*** Entries shown

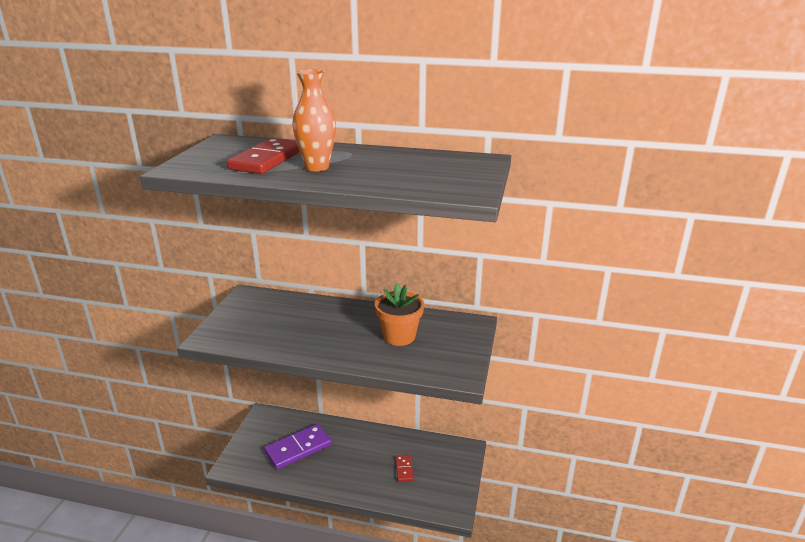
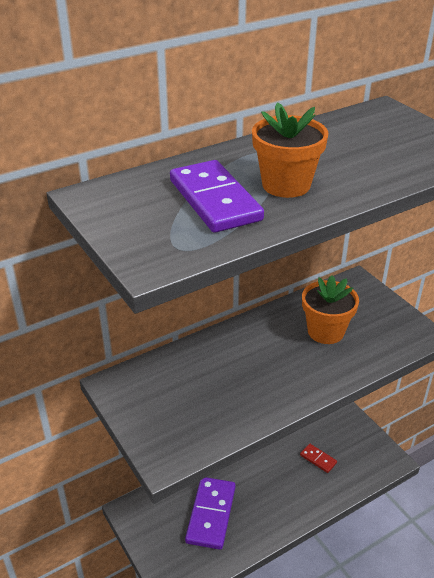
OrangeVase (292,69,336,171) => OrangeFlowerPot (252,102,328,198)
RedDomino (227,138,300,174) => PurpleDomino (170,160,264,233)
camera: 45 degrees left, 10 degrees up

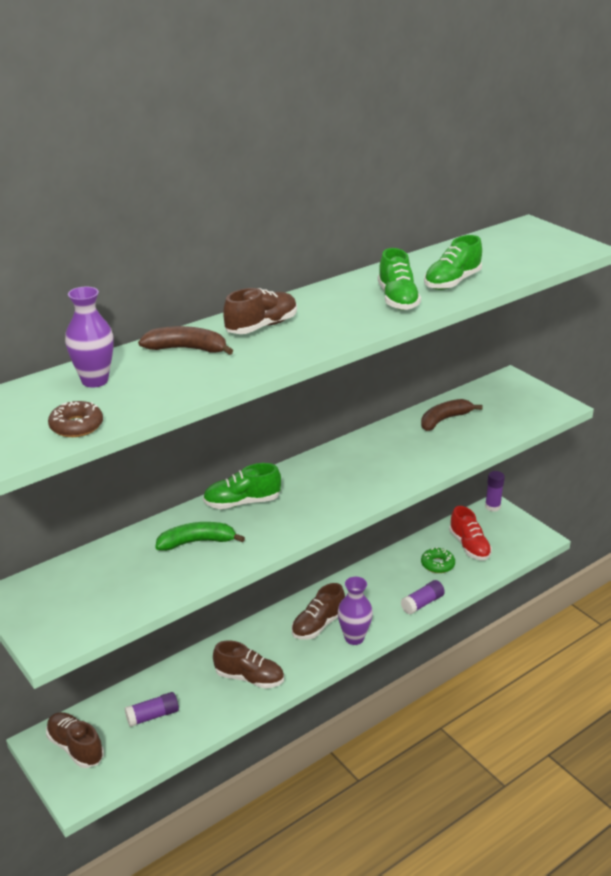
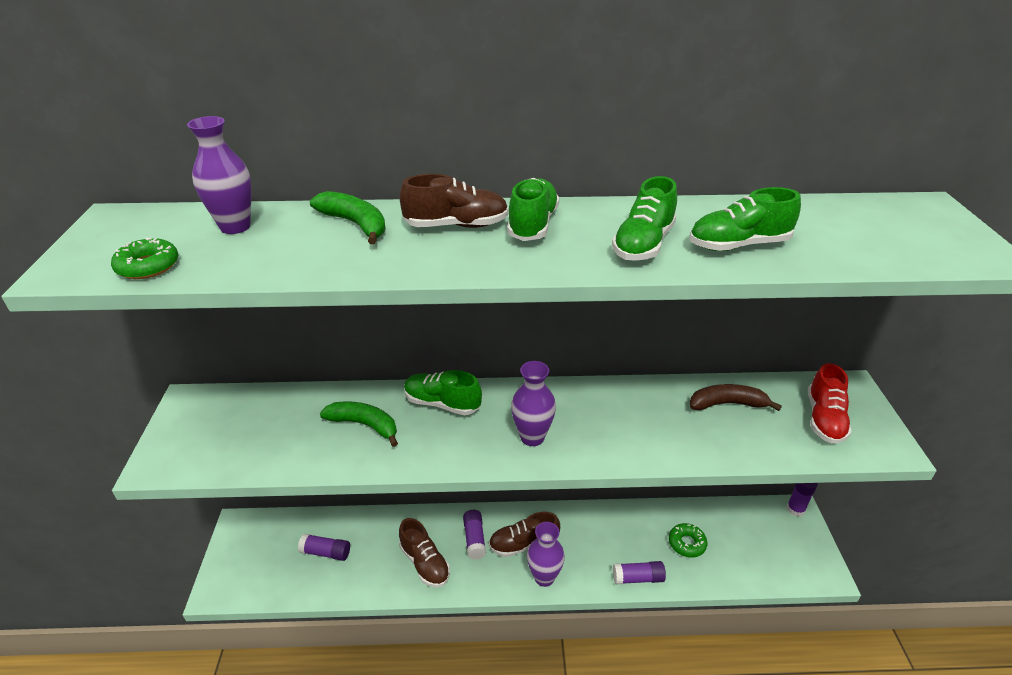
BrownBanana (138,326,233,355) => GreenBanana (310,191,386,244)
BrownDonut (48,401,103,437) => GreenDonut (111,238,178,279)
RedShoe (449,506,492,561) => RedShoe (808,363,852,443), relocated
BrownShoe (46,712,104,768) => nothing
nothing => GreenShoe (507,178,559,241)
nothing => PurpleVase (511,361,556,446)
nothing => PurpleGlueStick (463,510,486,560)
camera: 35 degrees right, 5 degrees up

******

• **Brief**
The answer is a faithful copy of the records above, with the pictures removed.

• **Your response**
OrangeVase (292,69,336,171) => OrangeFlowerPot (252,102,328,198)
RedDomino (227,138,300,174) => PurpleDomino (170,160,264,233)
camera: 45 degrees left, 10 degrees up

BrownBanana (138,326,233,355) => GreenBanana (310,191,386,244)
BrownDonut (48,401,103,437) => GreenDonut (111,238,178,279)
RedShoe (449,506,492,561) => RedShoe (808,363,852,443), relocated
BrownShoe (46,712,104,768) => nothing
nothing => GreenShoe (507,178,559,241)
nothing => PurpleVase (511,361,556,446)
nothing => PurpleGlueStick (463,510,486,560)
camera: 35 degrees right, 5 degrees up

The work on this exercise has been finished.